*TASK OBJECTIVE*: Write out the data word for word and drop any picture you find.

*THE DATA*:
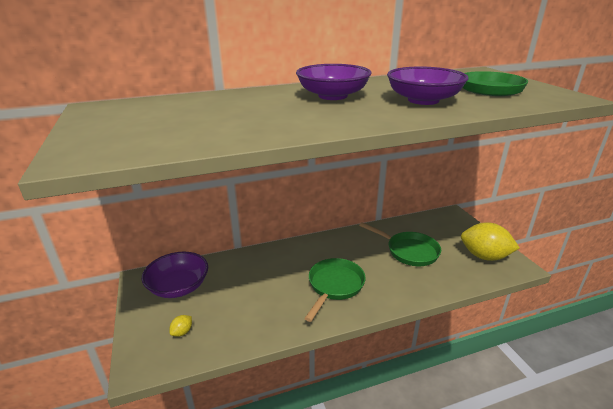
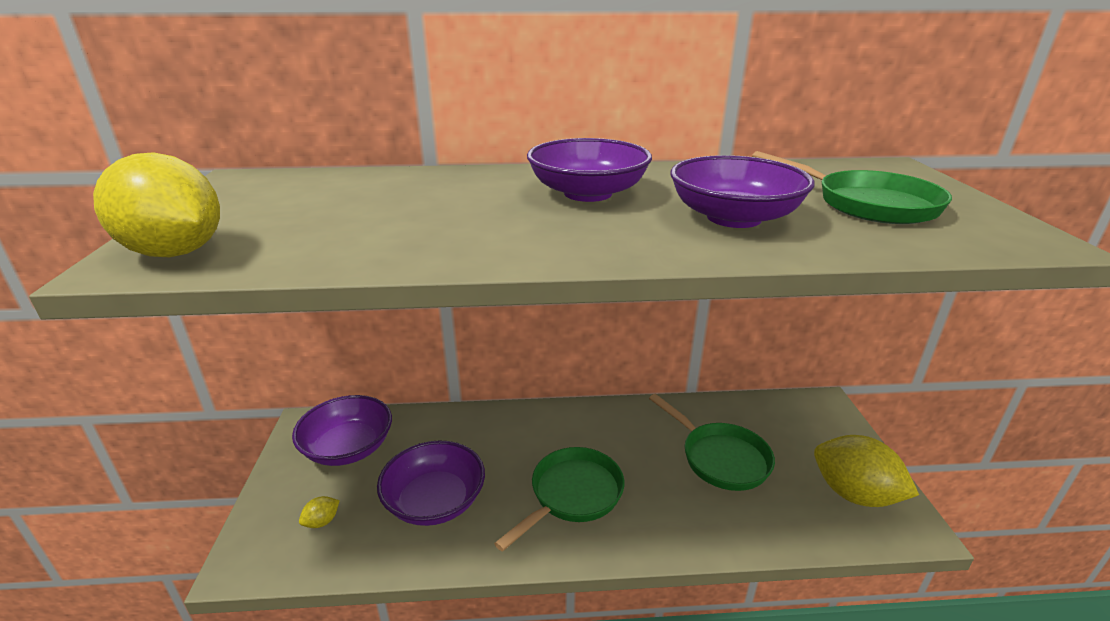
camera: 15 degrees right, 0 degrees up
(100, 149) = (175, 252): none -> yellow lemon
(252, 306) = (435, 501): none -> purple bowl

*RESULT BELOW*:
camera: 15 degrees right, 0 degrees up
(100, 149) = (175, 252): none -> yellow lemon
(252, 306) = (435, 501): none -> purple bowl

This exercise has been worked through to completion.